## What the task asks
Filter on the word "minus": copy each matching line from the listing below.

## Data in this exercise

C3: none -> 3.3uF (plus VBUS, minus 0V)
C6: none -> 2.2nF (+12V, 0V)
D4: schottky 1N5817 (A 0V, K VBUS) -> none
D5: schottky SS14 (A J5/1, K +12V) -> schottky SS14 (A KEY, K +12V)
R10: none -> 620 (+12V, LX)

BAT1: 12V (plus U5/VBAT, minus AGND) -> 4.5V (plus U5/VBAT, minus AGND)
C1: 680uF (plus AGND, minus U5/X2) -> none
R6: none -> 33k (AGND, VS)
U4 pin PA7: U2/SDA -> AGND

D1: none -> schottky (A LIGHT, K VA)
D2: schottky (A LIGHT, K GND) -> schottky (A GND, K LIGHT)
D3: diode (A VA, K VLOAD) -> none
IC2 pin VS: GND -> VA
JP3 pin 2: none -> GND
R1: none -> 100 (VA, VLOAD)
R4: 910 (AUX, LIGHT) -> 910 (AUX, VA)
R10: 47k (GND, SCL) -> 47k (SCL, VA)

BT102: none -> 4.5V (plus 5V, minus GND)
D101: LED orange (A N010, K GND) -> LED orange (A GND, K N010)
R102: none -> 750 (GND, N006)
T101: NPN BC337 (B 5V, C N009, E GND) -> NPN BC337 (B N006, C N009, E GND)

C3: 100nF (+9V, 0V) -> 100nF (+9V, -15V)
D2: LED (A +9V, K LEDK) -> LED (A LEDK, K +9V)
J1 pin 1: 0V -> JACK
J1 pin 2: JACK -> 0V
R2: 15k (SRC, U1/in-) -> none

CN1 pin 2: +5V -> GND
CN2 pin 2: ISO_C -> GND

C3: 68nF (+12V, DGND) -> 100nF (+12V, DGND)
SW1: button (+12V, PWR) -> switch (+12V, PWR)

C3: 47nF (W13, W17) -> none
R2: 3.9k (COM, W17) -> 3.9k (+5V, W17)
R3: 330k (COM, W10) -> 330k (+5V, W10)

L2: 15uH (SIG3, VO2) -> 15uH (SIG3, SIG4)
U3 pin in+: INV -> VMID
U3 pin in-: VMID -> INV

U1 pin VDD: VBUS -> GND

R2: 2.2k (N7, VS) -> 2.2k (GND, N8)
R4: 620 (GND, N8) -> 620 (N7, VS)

## Completed task
C3: none -> 3.3uF (plus VBUS, minus 0V)
BAT1: 12V (plus U5/VBAT, minus AGND) -> 4.5V (plus U5/VBAT, minus AGND)
C1: 680uF (plus AGND, minus U5/X2) -> none
BT102: none -> 4.5V (plus 5V, minus GND)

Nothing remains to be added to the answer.